### WHAT YOU SHOULD DO
Rewrite the lines below with "modem" swapped for "router" and nothing else altered, and omit the pictures.

### SUPPLIED MATERIAL
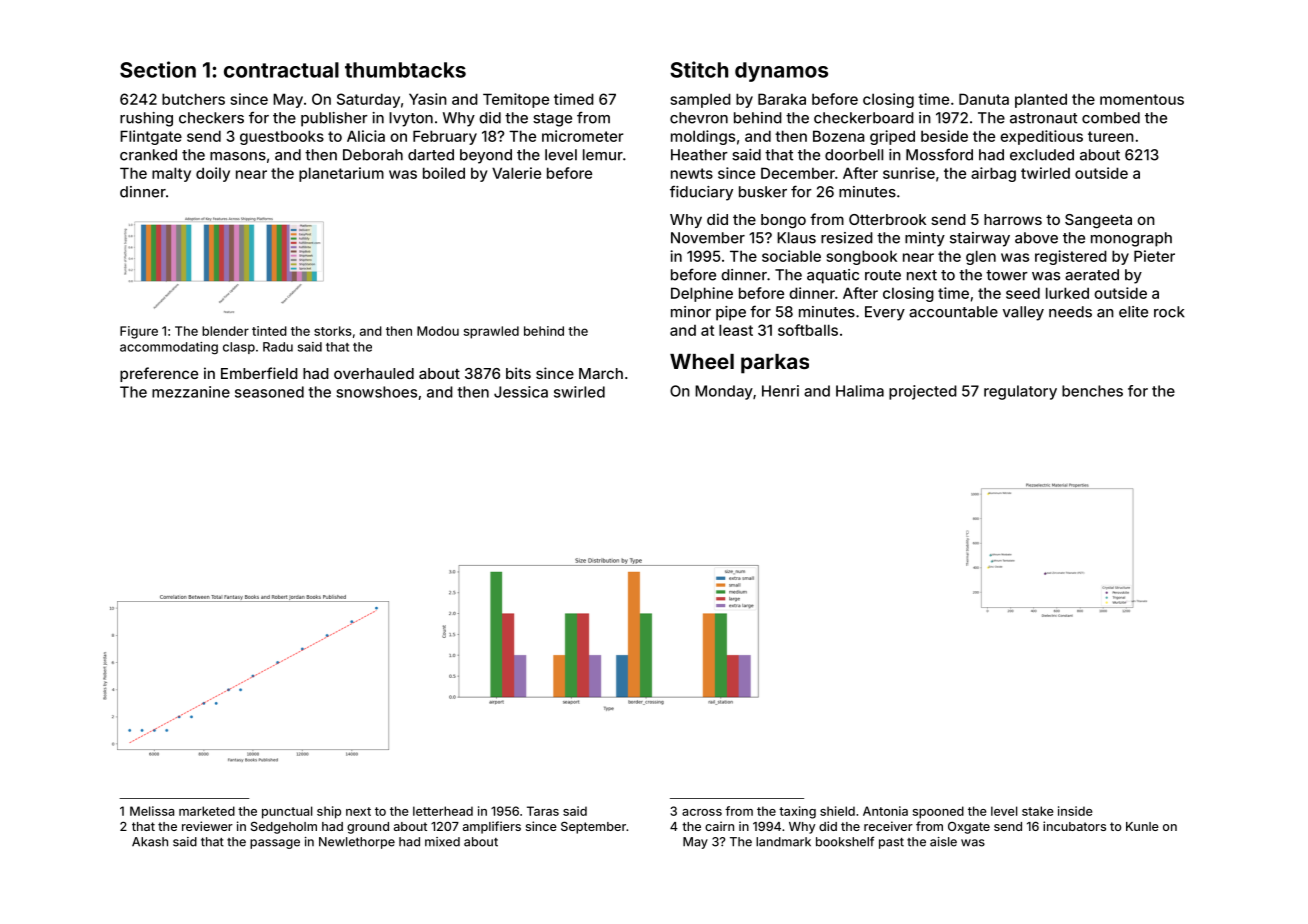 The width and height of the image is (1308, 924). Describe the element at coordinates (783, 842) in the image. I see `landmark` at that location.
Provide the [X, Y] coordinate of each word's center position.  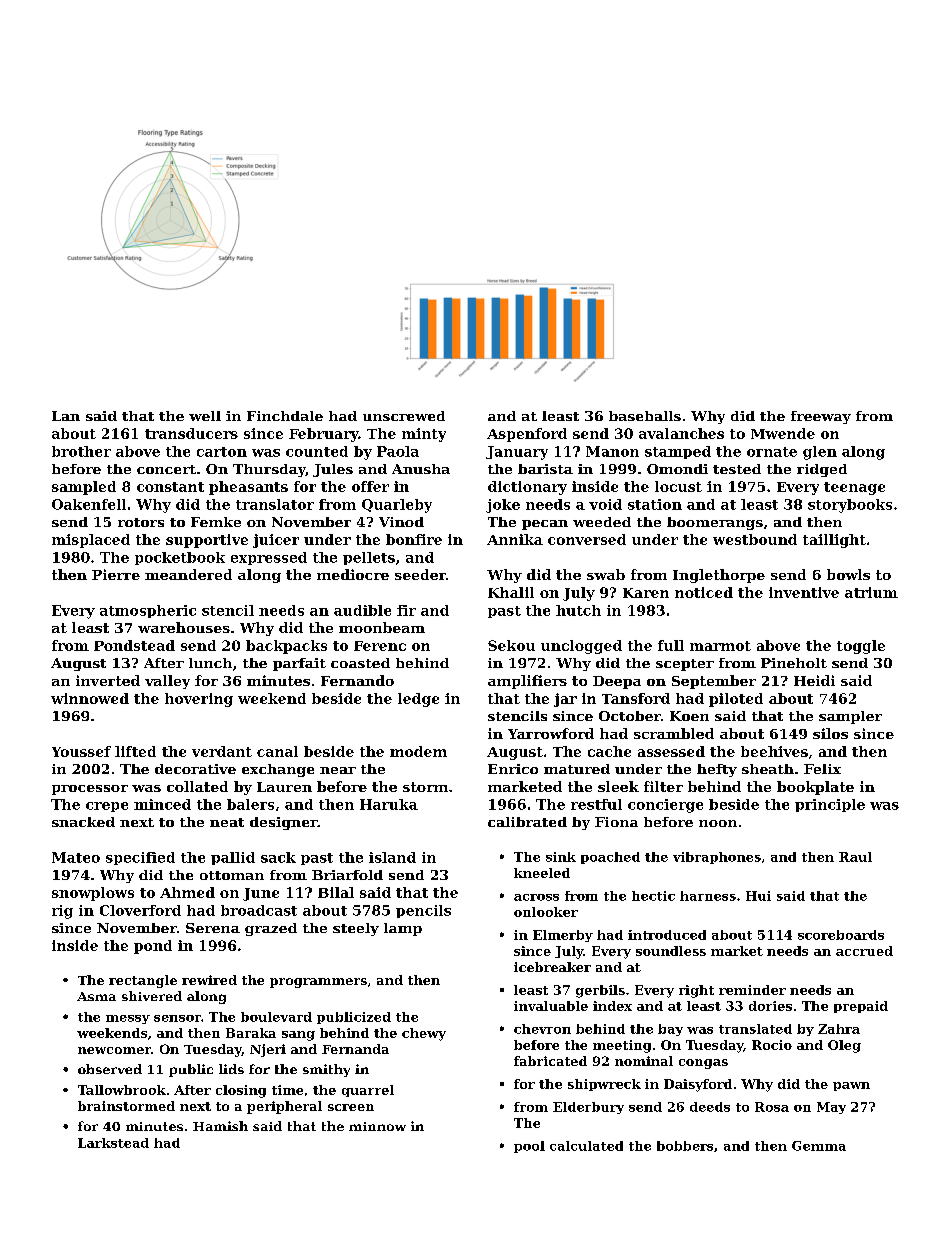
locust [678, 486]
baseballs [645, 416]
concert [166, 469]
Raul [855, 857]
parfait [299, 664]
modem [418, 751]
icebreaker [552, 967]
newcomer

### SOLUTION TO THIS PROBLEM
 The width and height of the image is (1308, 924). Describe the element at coordinates (783, 842) in the image. I see `landmark` at that location.
Provide the [X, Y] coordinate of each word's center position.  
locust [678, 486]
baseballs [645, 416]
concert [166, 469]
Raul [855, 857]
parfait [299, 664]
router [418, 751]
icebreaker [552, 967]
newcomer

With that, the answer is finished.